● Task directions
Keep the pictures out. Restate the entries below word for word.

Drawing revision comparisons:
::::

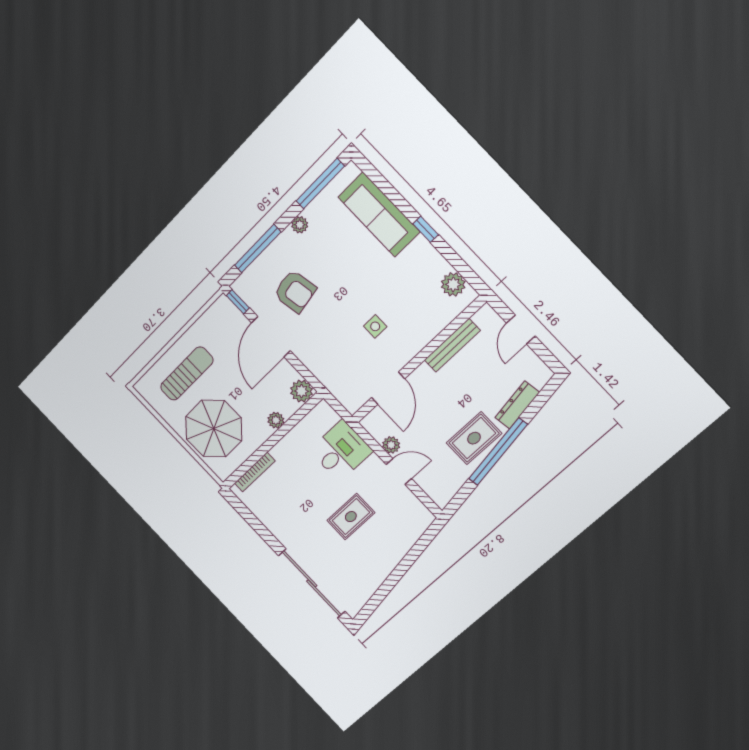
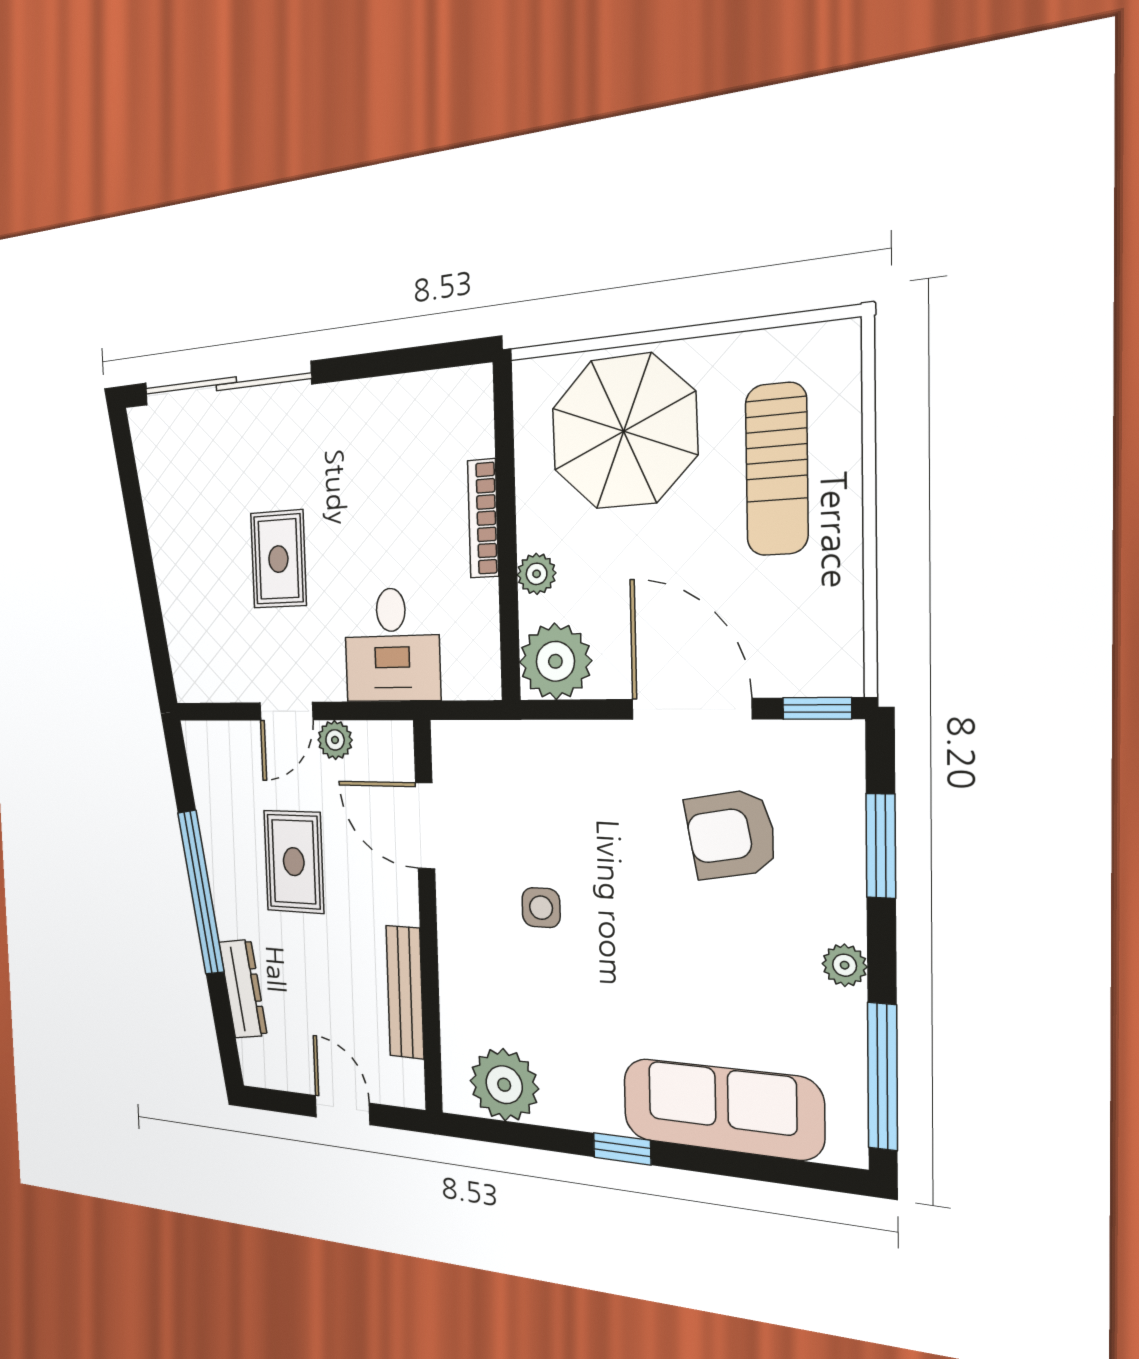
window: (258, 249) -> (881, 846), width x0.69
plant: (453, 284) -> (504, 1085), width x1.36, depth x1.36
plant: (301, 391) -> (555, 661), width x1.36, depth x1.36
rug: (474, 438) -> (294, 862), moved
bookcase: (255, 472) -> (483, 518), moved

::::

● Answer for this exercise
window: (258, 249) -> (881, 846), width x0.69
plant: (453, 284) -> (504, 1085), width x1.36, depth x1.36
plant: (301, 391) -> (555, 661), width x1.36, depth x1.36
rug: (474, 438) -> (294, 862), moved
bookcase: (255, 472) -> (483, 518), moved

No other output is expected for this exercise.